_Activity:_
Records follow. Select each line holding "none".

_Data extracts:_

-.-.-

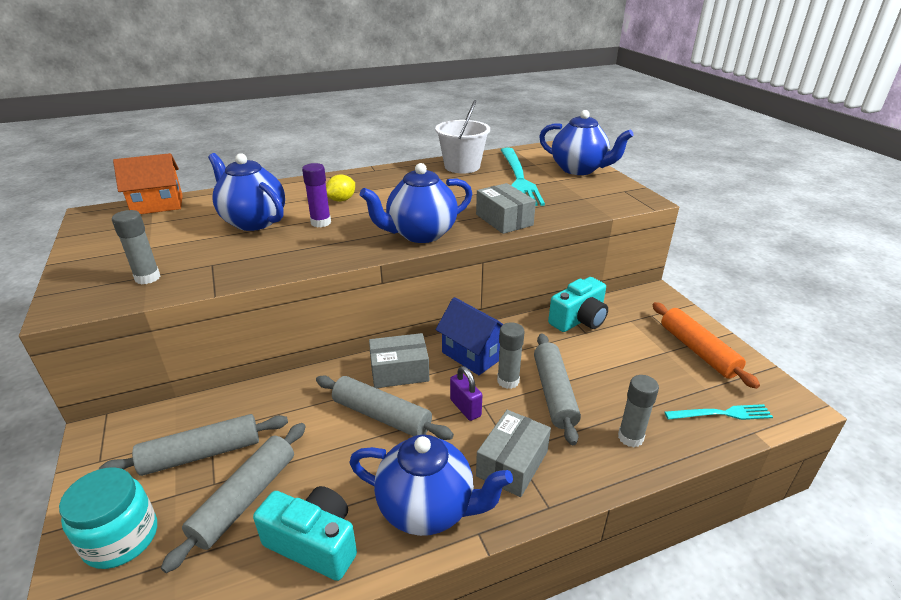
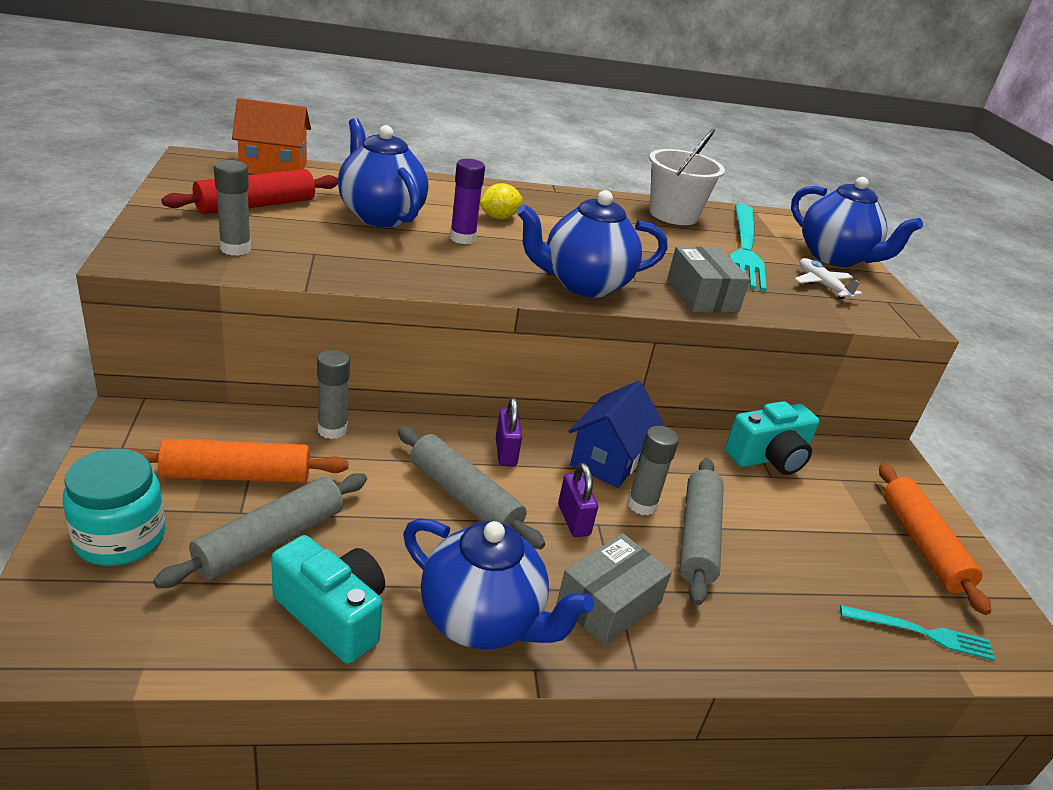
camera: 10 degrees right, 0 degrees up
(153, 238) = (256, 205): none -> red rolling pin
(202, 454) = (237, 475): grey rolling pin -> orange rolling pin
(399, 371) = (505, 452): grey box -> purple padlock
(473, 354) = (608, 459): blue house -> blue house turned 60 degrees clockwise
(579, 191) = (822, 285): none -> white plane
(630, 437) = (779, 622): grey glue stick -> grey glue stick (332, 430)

-.-.-

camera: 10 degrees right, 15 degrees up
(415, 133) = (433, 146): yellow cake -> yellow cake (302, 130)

-.-.-

_Finished task:_
(153, 238) = (256, 205): none -> red rolling pin
(579, 191) = (822, 285): none -> white plane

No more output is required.